Object change listings:
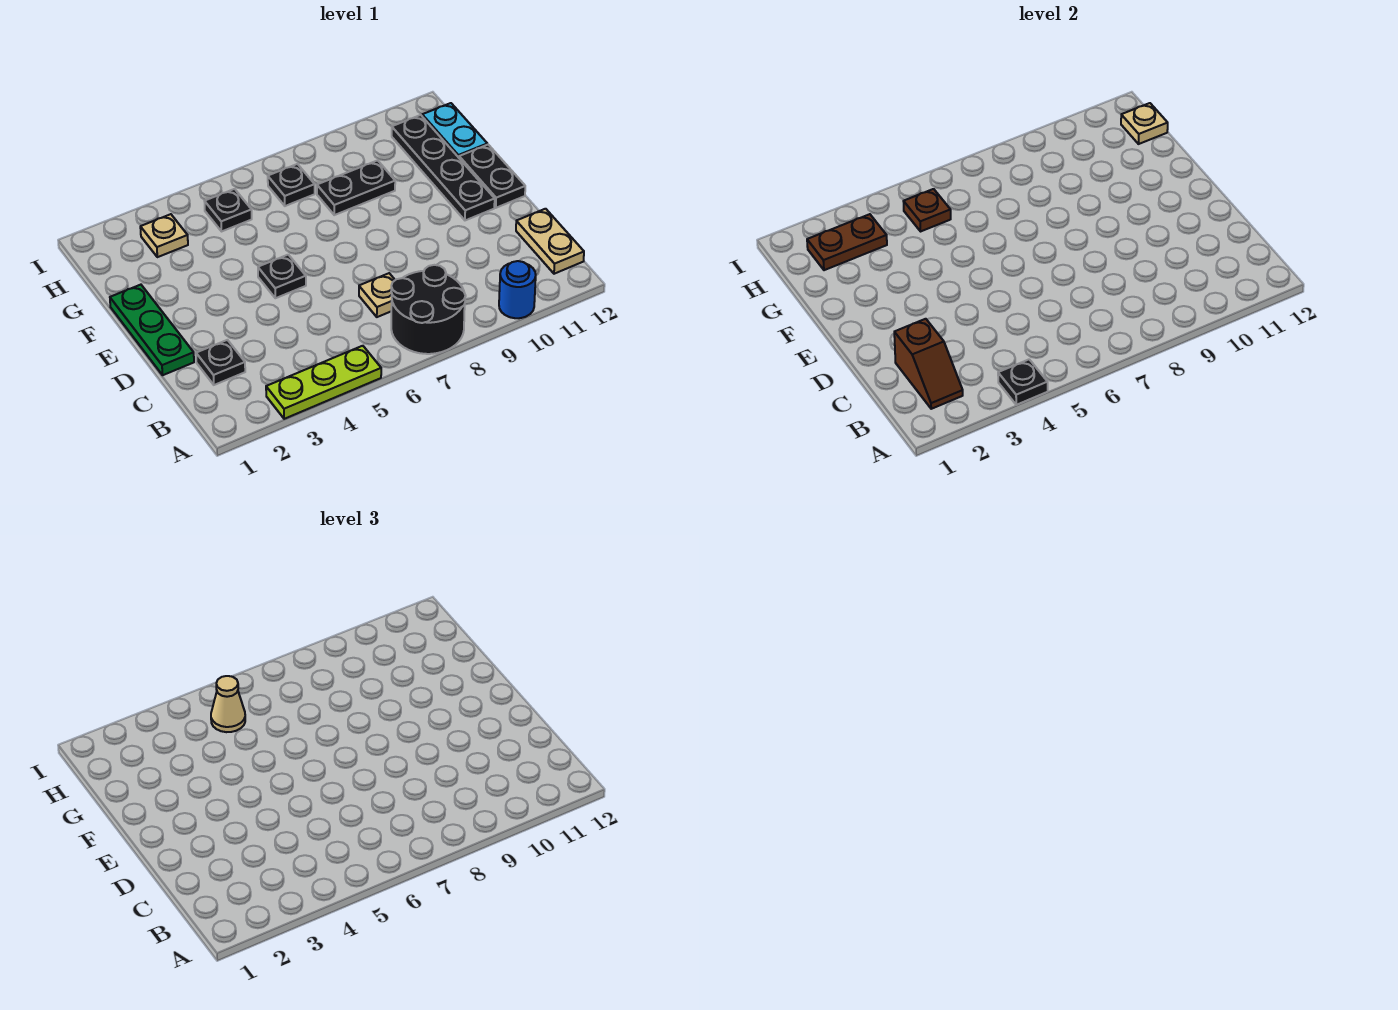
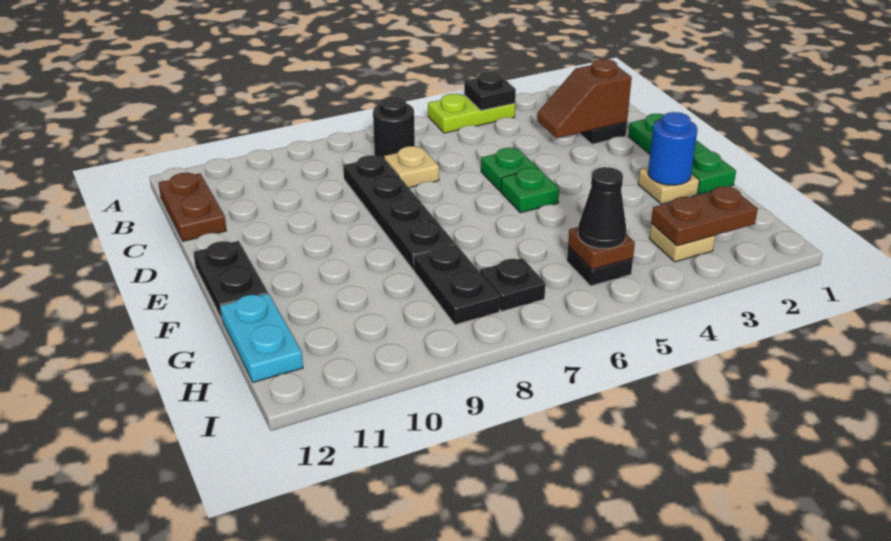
lime plate A3:A5 level 1 -> lime plate A4:A5 level 1
black round brick A7:B8 level 1 -> black round brick B7 level 1
blue round brick A10 level 1 -> blue round brick F2 level 2
brown slope B2:C2 level 2 top C -> brown slope C2:C3 level 2 top 2
tan plate B12:C12 level 1 -> brown plate B12:C12 level 1
none -> green plate D5 level 1
black plate E5 level 1 -> green plate E5 level 1
black plate E11:H11 level 1 -> black plate C8:F8 level 1
black plate G8:G9 level 1 -> black plate G8:H8 level 1
tan cone H5 level 3 -> black cone H5 level 3
tan plate H12 level 2 -> tan plate F2 level 1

_What you have to do_.
Please print exactly the lines of the entries above, beginning with the line that contains "black plate E5" and ending with the last line.

_Result for this exercise_.
black plate E5 level 1 -> green plate E5 level 1
black plate E11:H11 level 1 -> black plate C8:F8 level 1
black plate G8:G9 level 1 -> black plate G8:H8 level 1
tan cone H5 level 3 -> black cone H5 level 3
tan plate H12 level 2 -> tan plate F2 level 1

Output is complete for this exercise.